**MATERIAL PROVIDED**
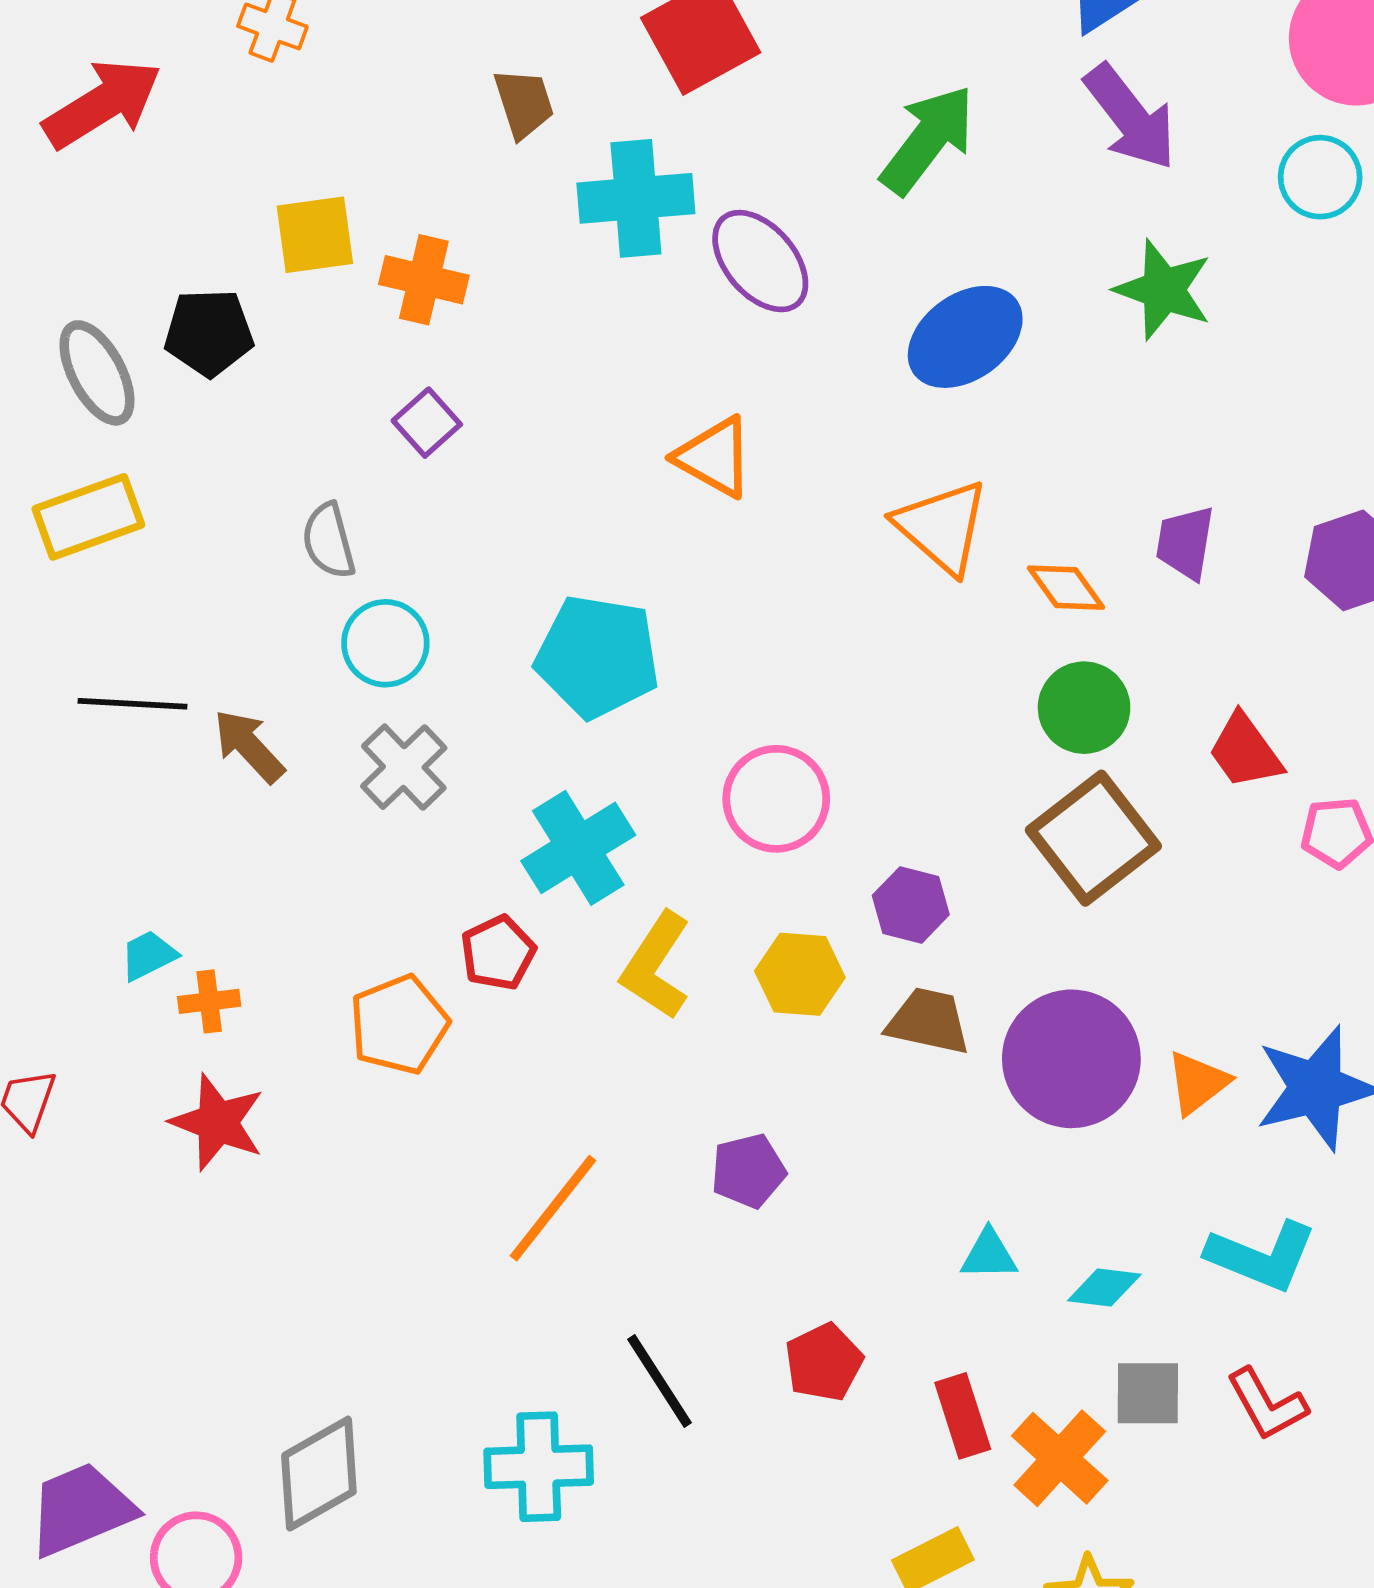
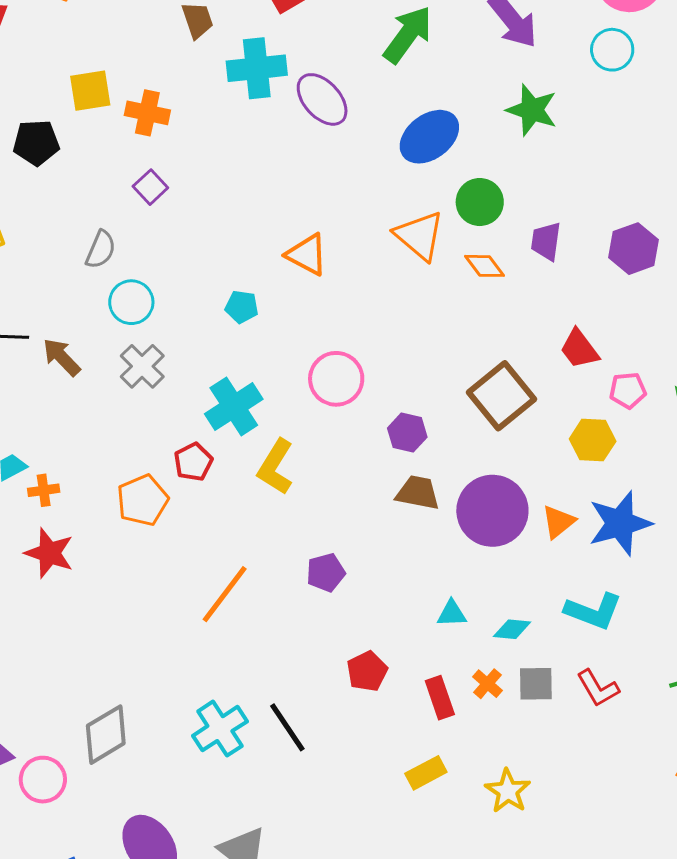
orange triangle: (714, 457) -> (307, 254), moved
gray semicircle: (329, 541) -> (101, 250), turned -141
cyan pentagon: (597, 657) -> (242, 307), size x0.5
green circle: (1084, 708) -> (480, 202), moved
yellow hexagon: (800, 974) -> (593, 440), moved
black line: (659, 1381) -> (287, 727), moved
orange cross: (1060, 1458) -> (487, 684), moved, size x0.6
cyan cross: (539, 1467) -> (220, 729), turned -30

**DIRECTIONS**
Copy each line of the preceding material that contains "cyan".

**THE COMPLETED TASK**
cyan pentagon: (597, 657) -> (242, 307), size x0.5
cyan cross: (539, 1467) -> (220, 729), turned -30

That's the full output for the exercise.